[Stored data entries]
*** Begin section ***
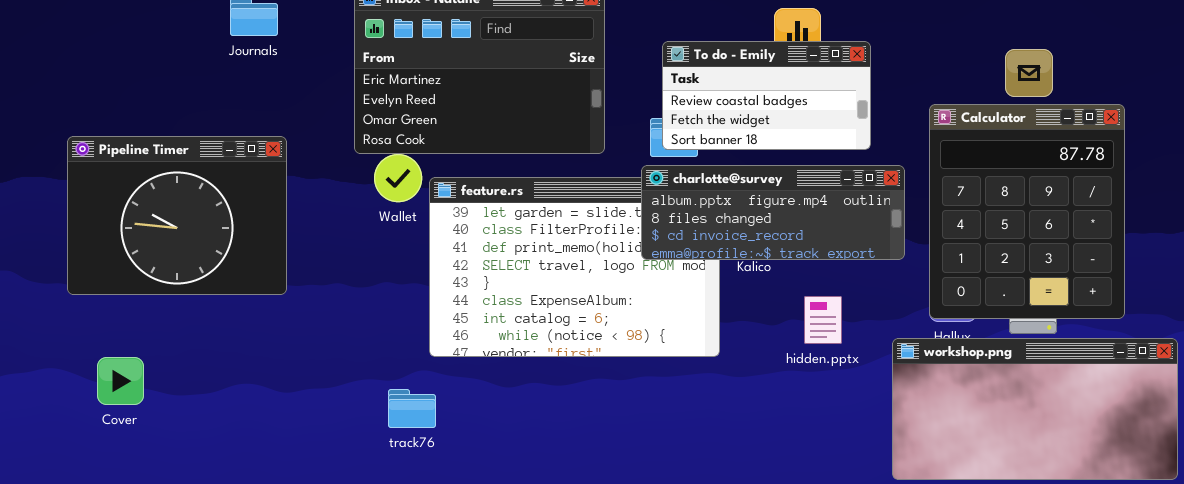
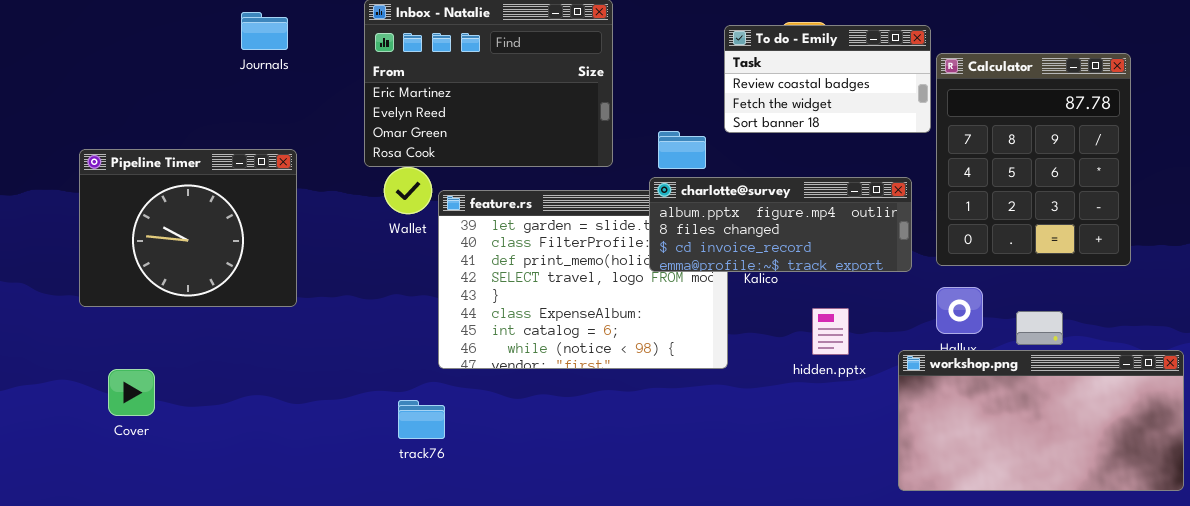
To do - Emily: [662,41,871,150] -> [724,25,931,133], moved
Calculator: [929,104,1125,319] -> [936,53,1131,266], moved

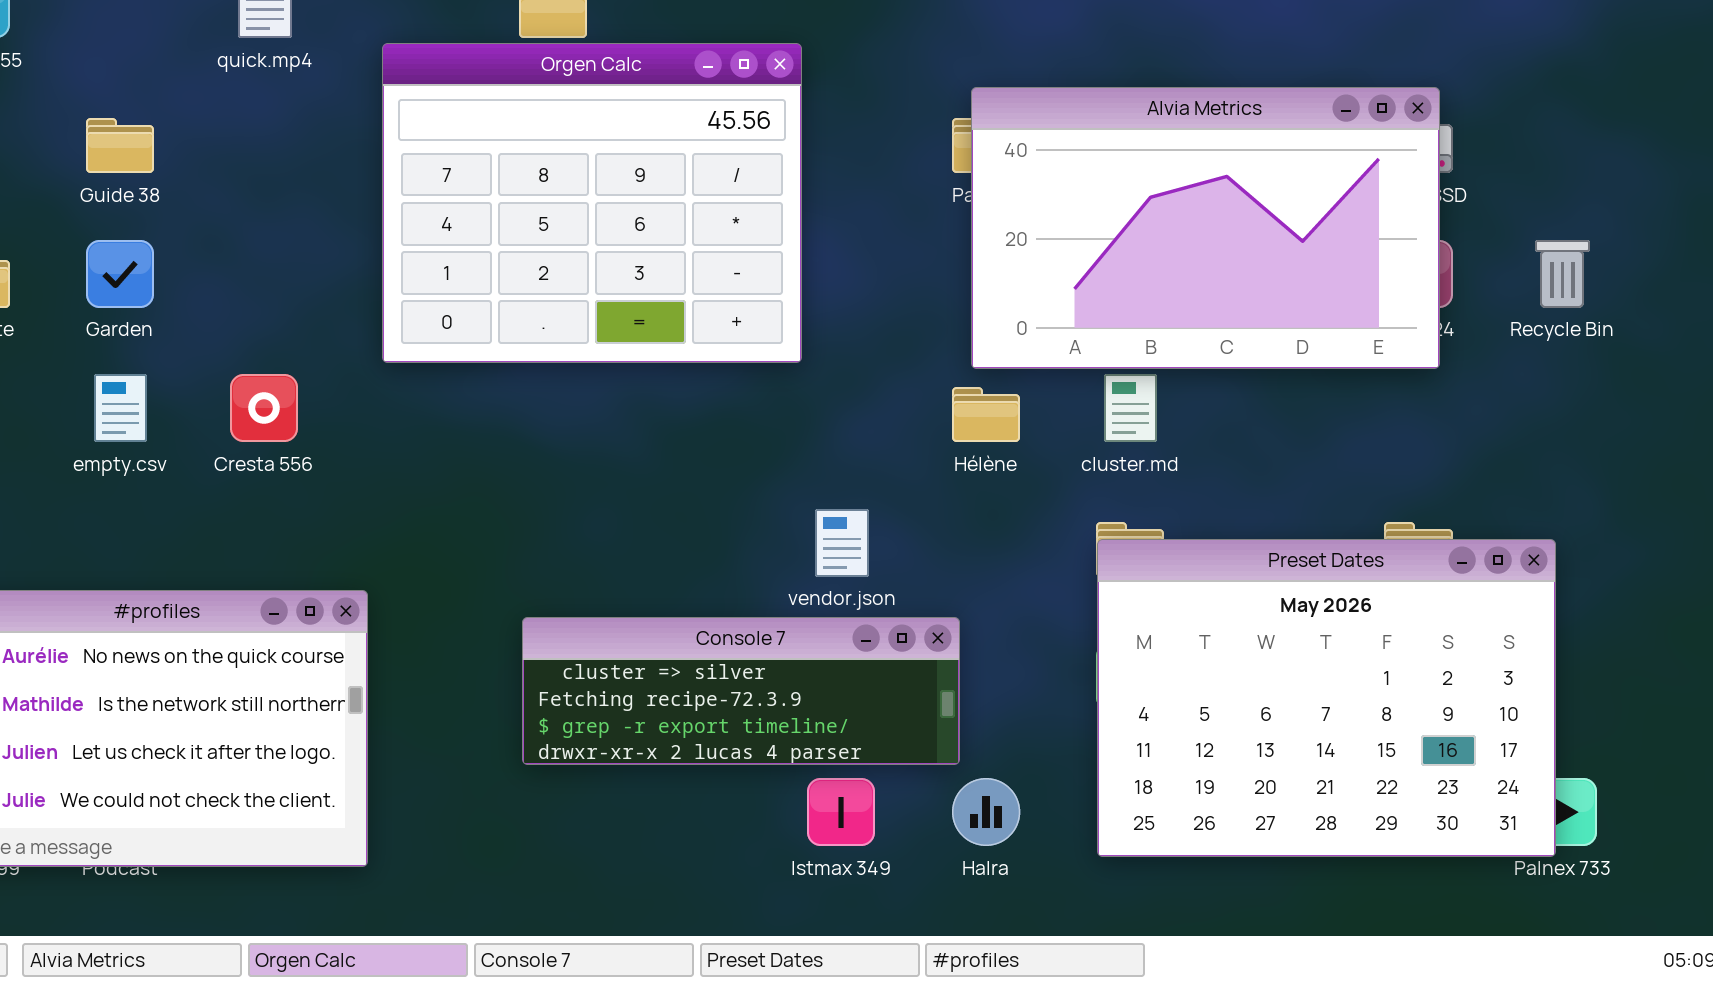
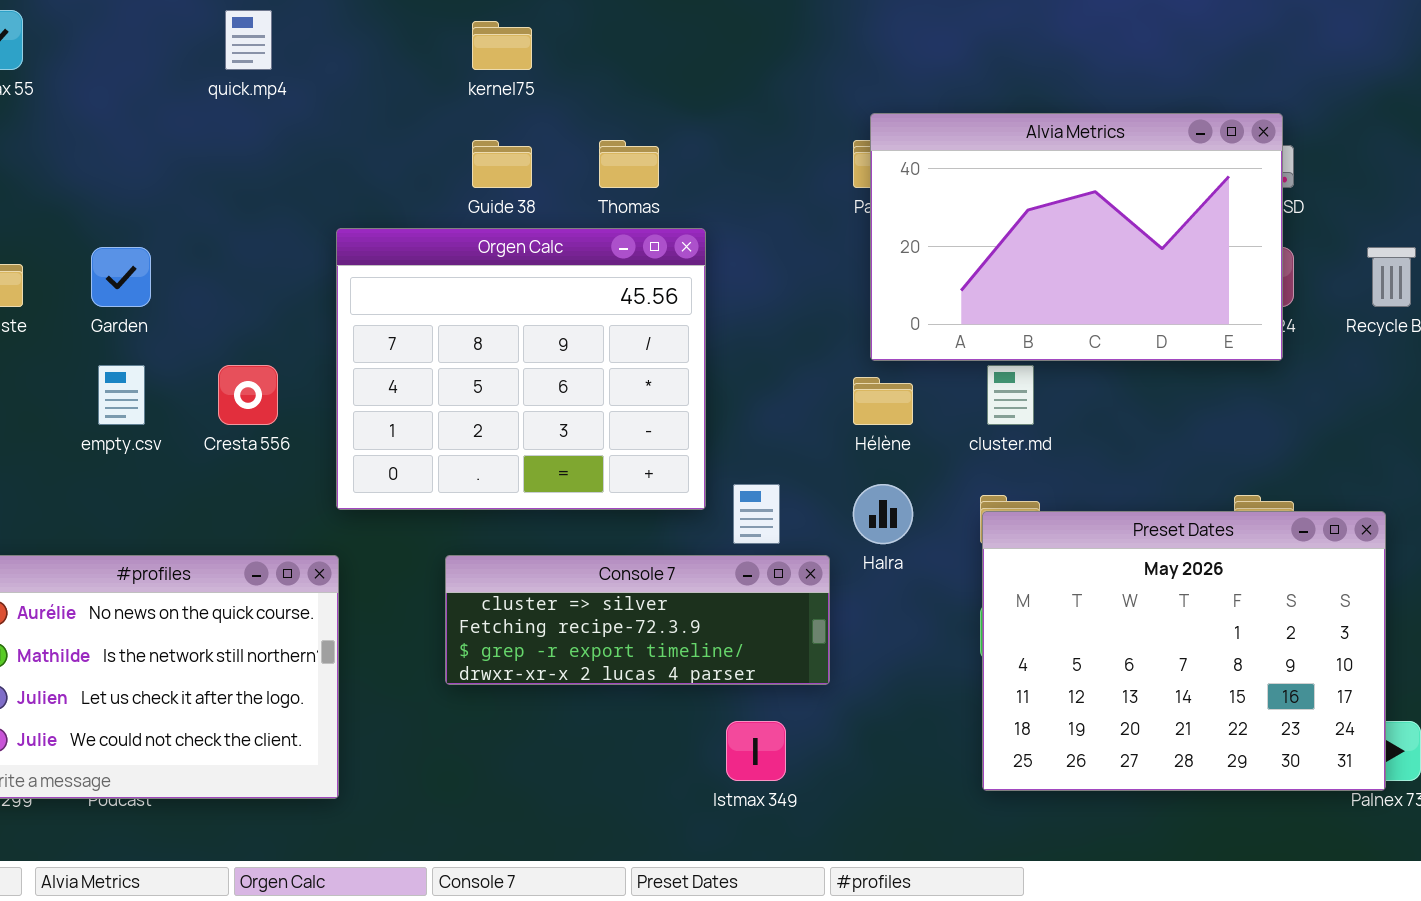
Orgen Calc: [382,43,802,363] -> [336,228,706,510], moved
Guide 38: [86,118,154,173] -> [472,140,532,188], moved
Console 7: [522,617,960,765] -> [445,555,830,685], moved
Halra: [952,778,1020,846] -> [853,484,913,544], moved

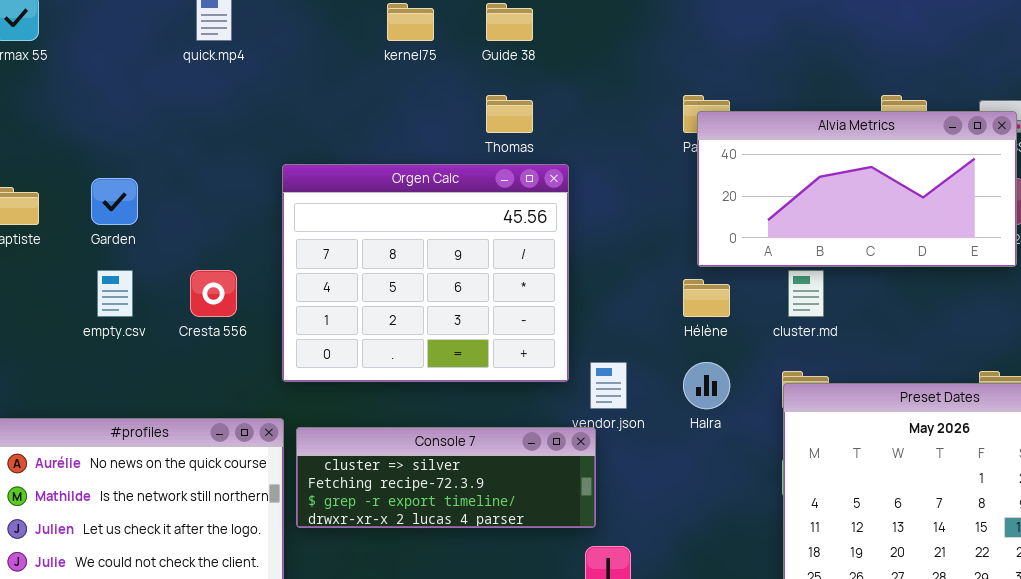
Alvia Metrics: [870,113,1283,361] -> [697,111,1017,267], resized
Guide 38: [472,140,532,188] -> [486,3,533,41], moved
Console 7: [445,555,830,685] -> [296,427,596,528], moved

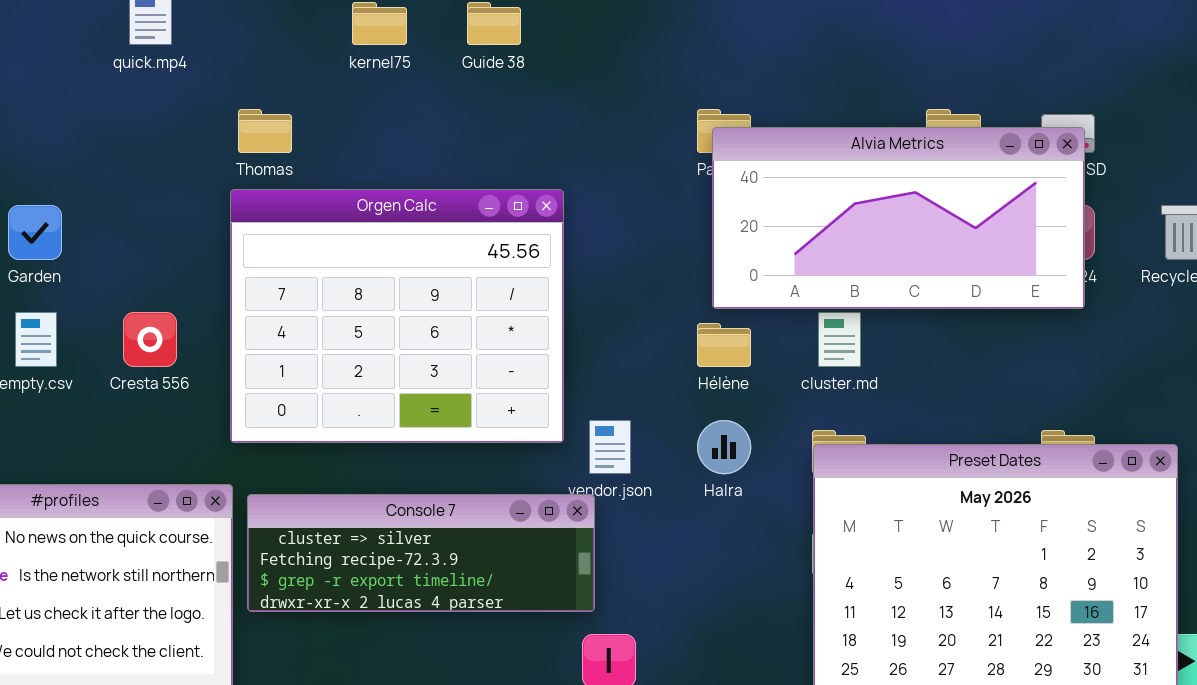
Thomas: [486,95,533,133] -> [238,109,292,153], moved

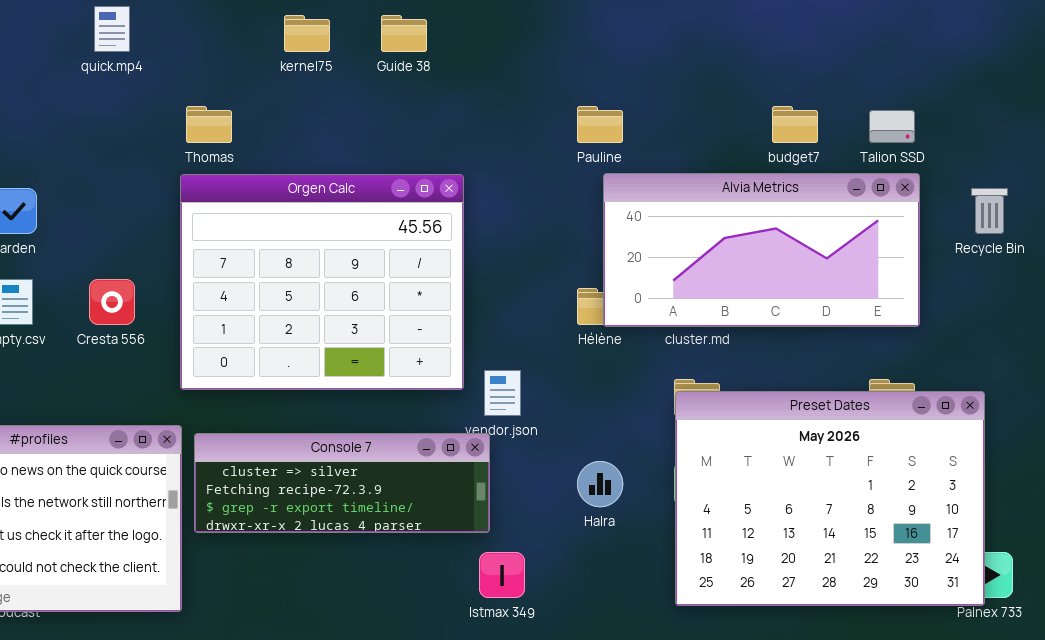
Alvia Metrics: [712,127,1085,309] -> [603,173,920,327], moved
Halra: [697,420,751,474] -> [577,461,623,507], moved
*** End section ***
Your objective - Would you return the data exactly as written, without the pictures?

Expected answer -
To do - Emily: [662,41,871,150] -> [724,25,931,133], moved
Calculator: [929,104,1125,319] -> [936,53,1131,266], moved

Orgen Calc: [382,43,802,363] -> [336,228,706,510], moved
Guide 38: [86,118,154,173] -> [472,140,532,188], moved
Console 7: [522,617,960,765] -> [445,555,830,685], moved
Halra: [952,778,1020,846] -> [853,484,913,544], moved

Alvia Metrics: [870,113,1283,361] -> [697,111,1017,267], resized
Guide 38: [472,140,532,188] -> [486,3,533,41], moved
Console 7: [445,555,830,685] -> [296,427,596,528], moved

Thomas: [486,95,533,133] -> [238,109,292,153], moved

Alvia Metrics: [712,127,1085,309] -> [603,173,920,327], moved
Halra: [697,420,751,474] -> [577,461,623,507], moved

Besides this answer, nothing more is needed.